THE TASK: Print exactly the lines below between the line containing "orange cross: moved 20 px right, 12 px down" and the line containing "orange pentagon: rotated 15 degrees clockwise", counting both of those lines. Leave pictures out.

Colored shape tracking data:

===============

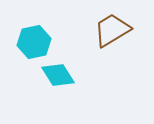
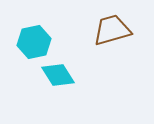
brown trapezoid: rotated 15 degrees clockwise
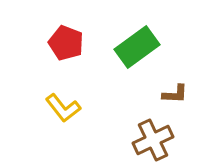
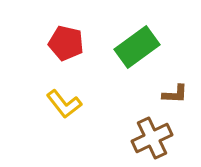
red pentagon: rotated 8 degrees counterclockwise
yellow L-shape: moved 1 px right, 4 px up
brown cross: moved 1 px left, 2 px up
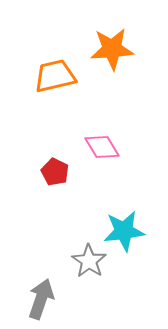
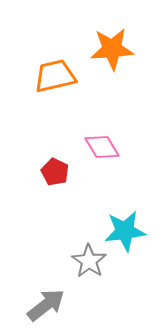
cyan star: moved 1 px right
gray arrow: moved 5 px right, 6 px down; rotated 33 degrees clockwise
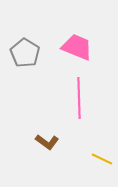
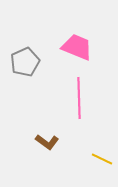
gray pentagon: moved 9 px down; rotated 16 degrees clockwise
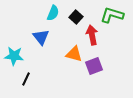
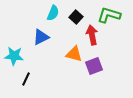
green L-shape: moved 3 px left
blue triangle: rotated 42 degrees clockwise
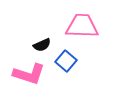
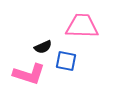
black semicircle: moved 1 px right, 2 px down
blue square: rotated 30 degrees counterclockwise
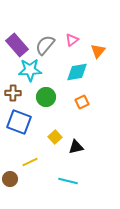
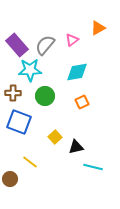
orange triangle: moved 23 px up; rotated 21 degrees clockwise
green circle: moved 1 px left, 1 px up
yellow line: rotated 63 degrees clockwise
cyan line: moved 25 px right, 14 px up
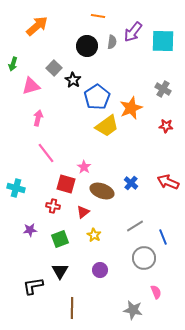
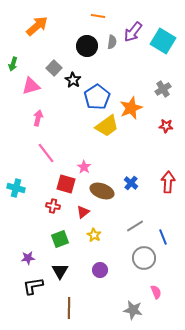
cyan square: rotated 30 degrees clockwise
gray cross: rotated 28 degrees clockwise
red arrow: rotated 70 degrees clockwise
purple star: moved 2 px left, 28 px down
brown line: moved 3 px left
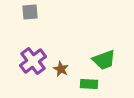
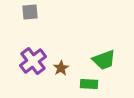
brown star: moved 1 px up; rotated 14 degrees clockwise
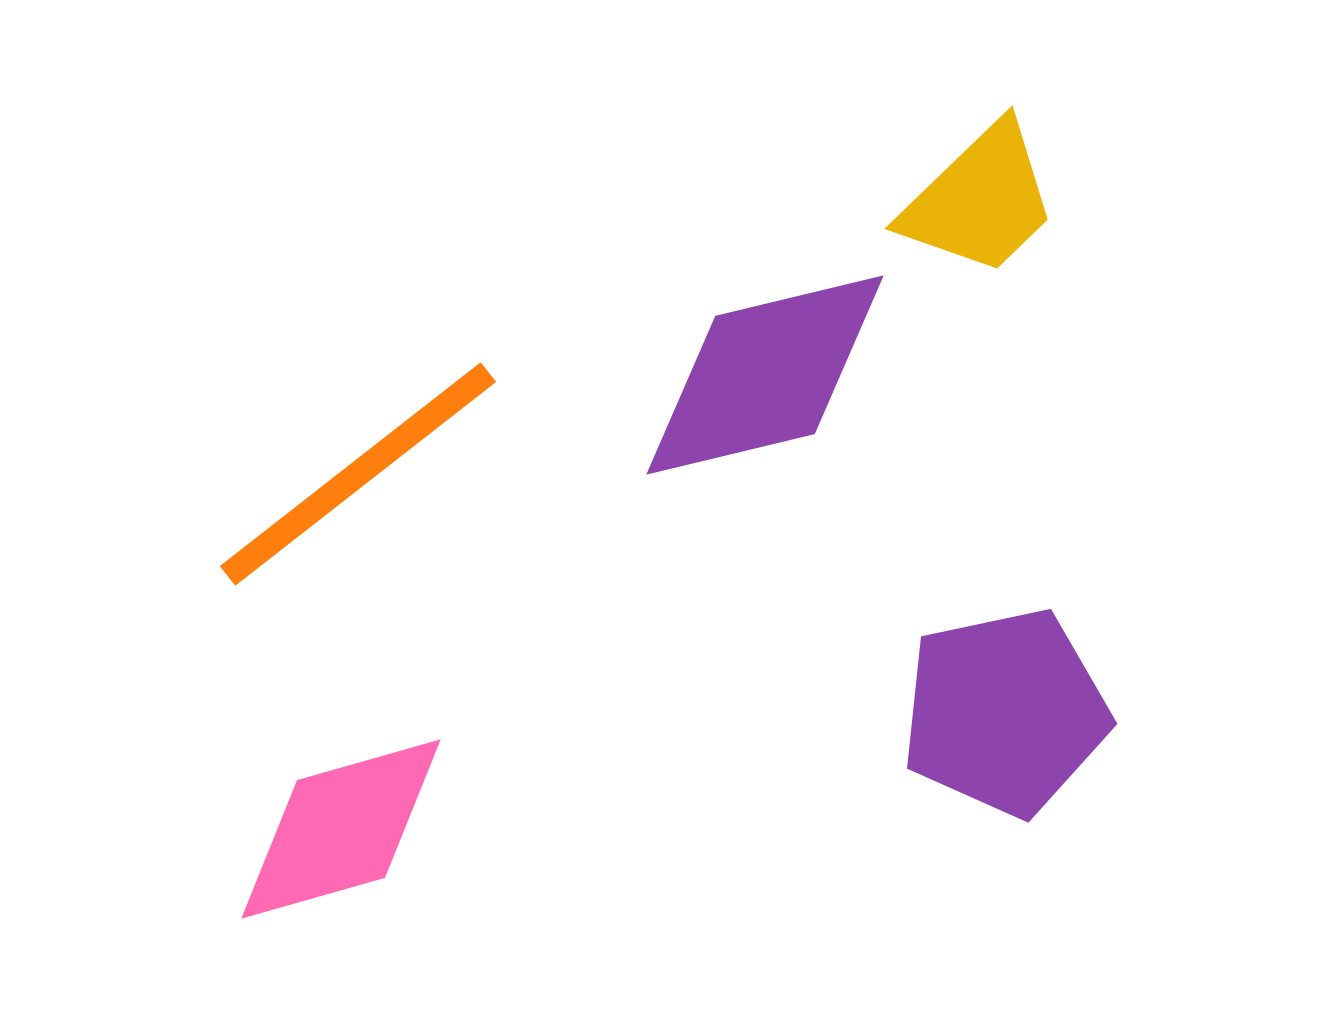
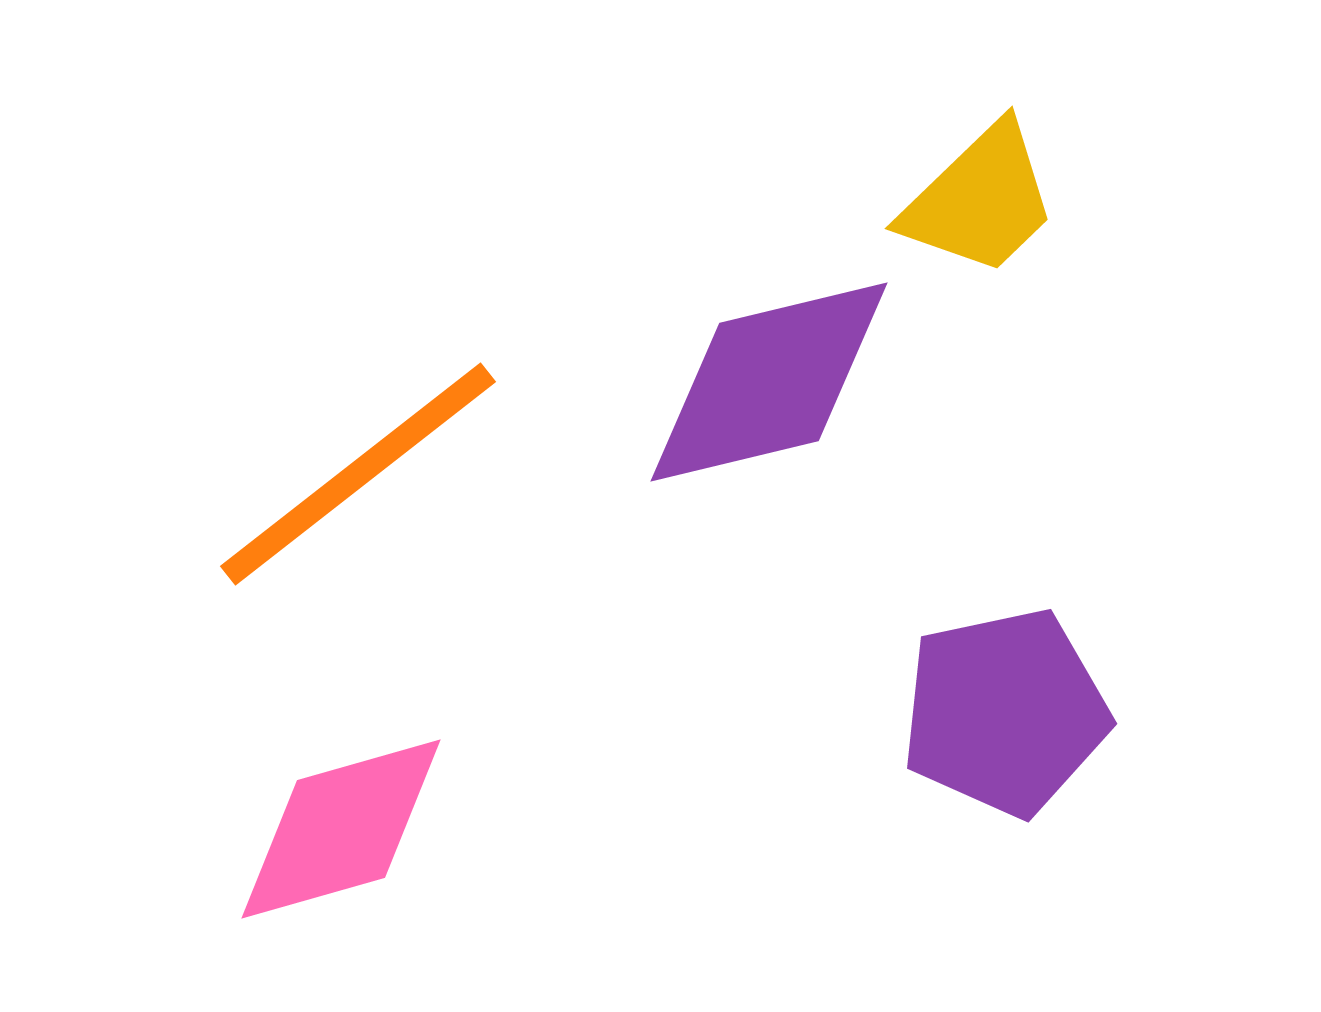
purple diamond: moved 4 px right, 7 px down
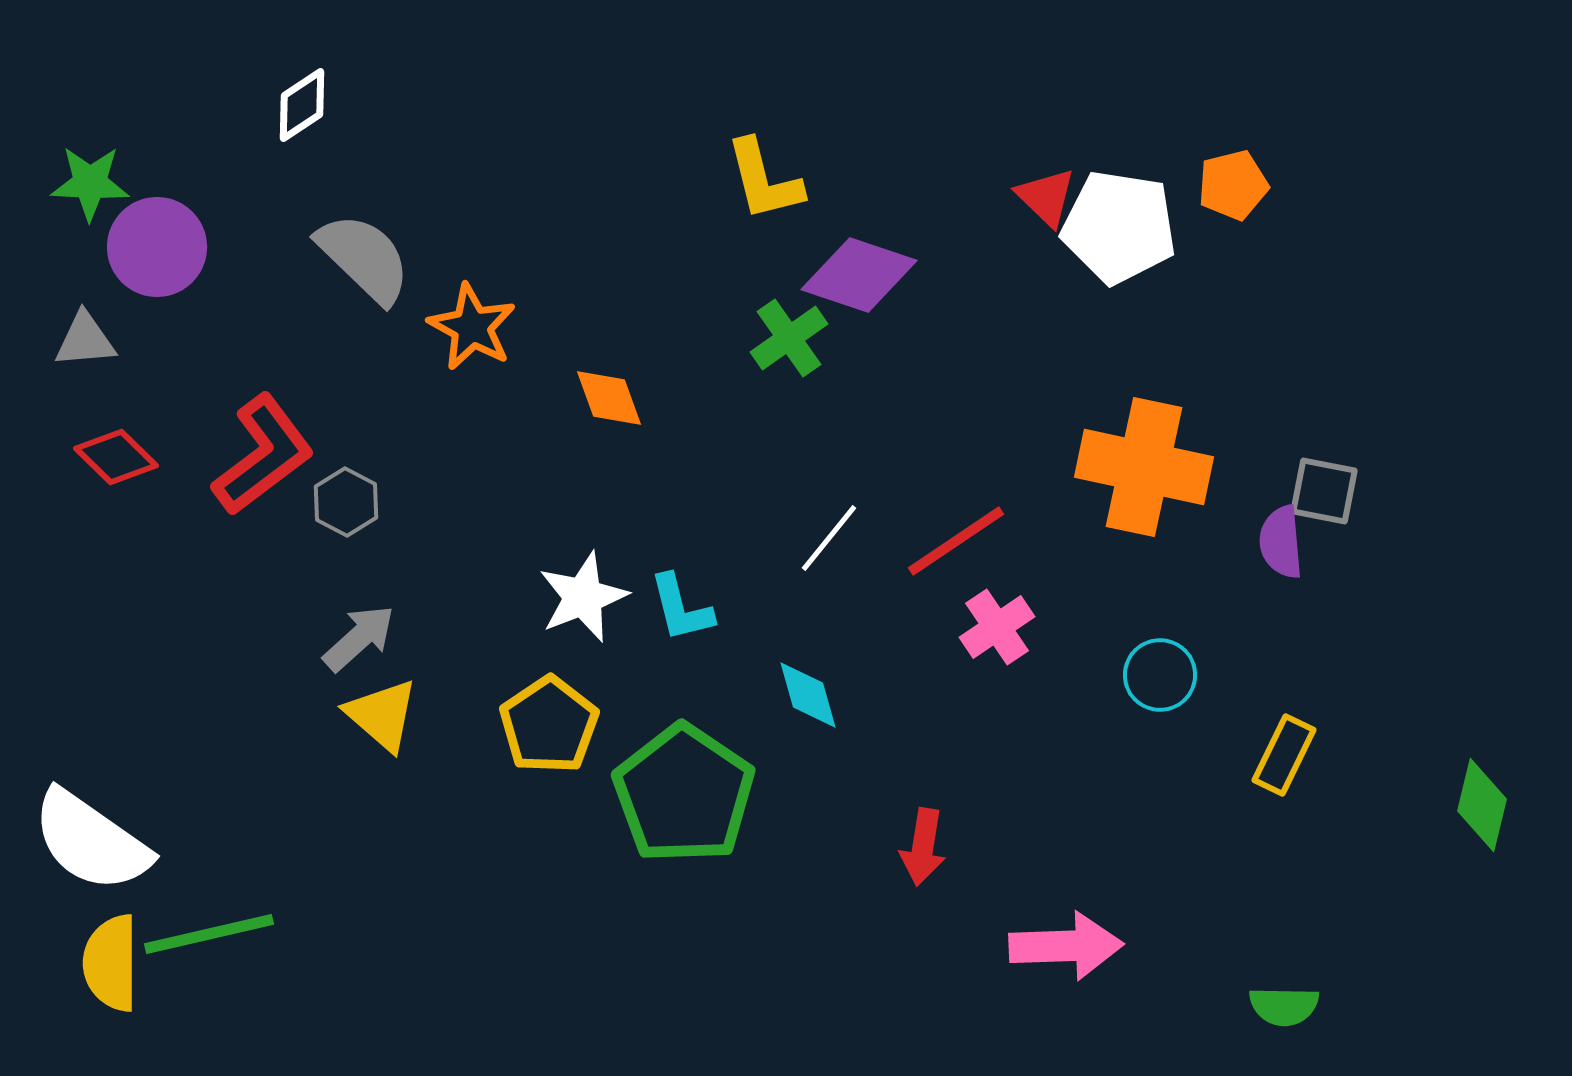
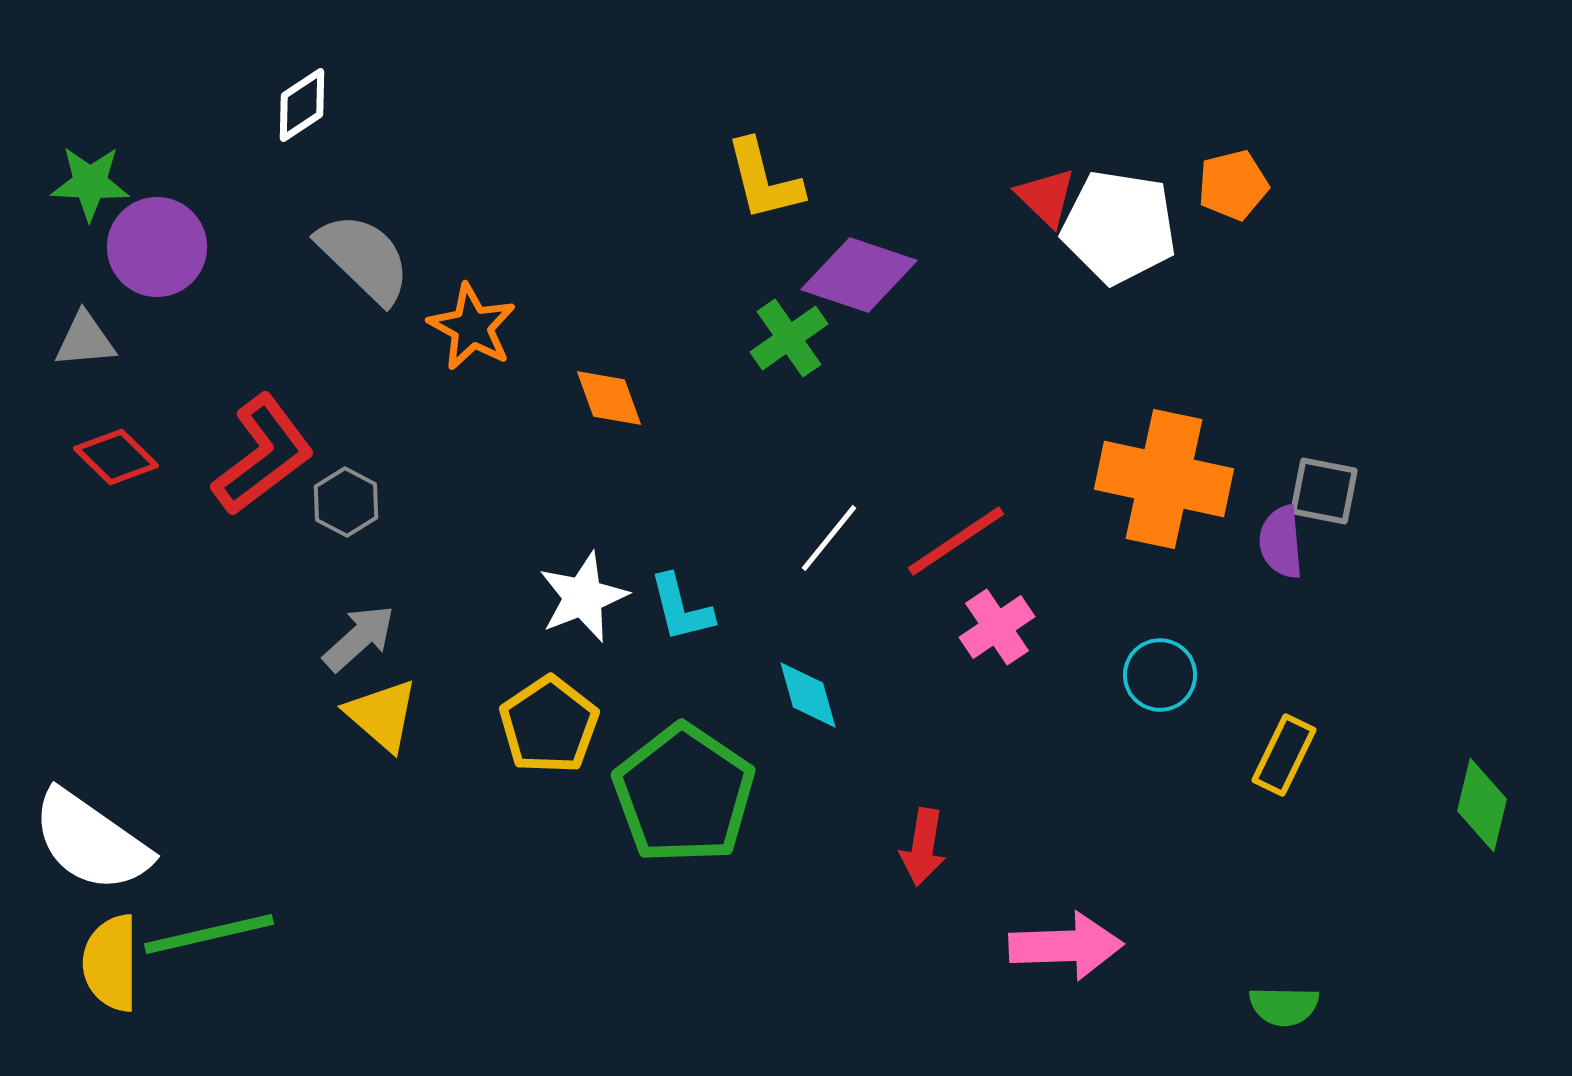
orange cross: moved 20 px right, 12 px down
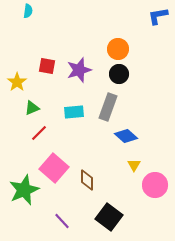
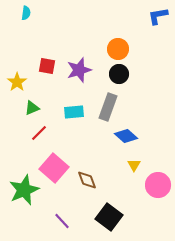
cyan semicircle: moved 2 px left, 2 px down
brown diamond: rotated 20 degrees counterclockwise
pink circle: moved 3 px right
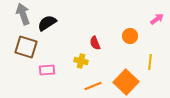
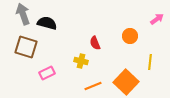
black semicircle: rotated 48 degrees clockwise
pink rectangle: moved 3 px down; rotated 21 degrees counterclockwise
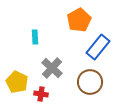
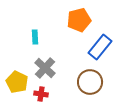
orange pentagon: rotated 15 degrees clockwise
blue rectangle: moved 2 px right
gray cross: moved 7 px left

===============

RESPONSE:
orange cross: moved 20 px right, 12 px down
cyan semicircle: moved 2 px left, 2 px down
brown diamond: rotated 20 degrees counterclockwise
pink circle: moved 3 px right
black semicircle: rotated 48 degrees clockwise
pink rectangle: moved 3 px down; rotated 21 degrees counterclockwise
orange pentagon: rotated 15 degrees clockwise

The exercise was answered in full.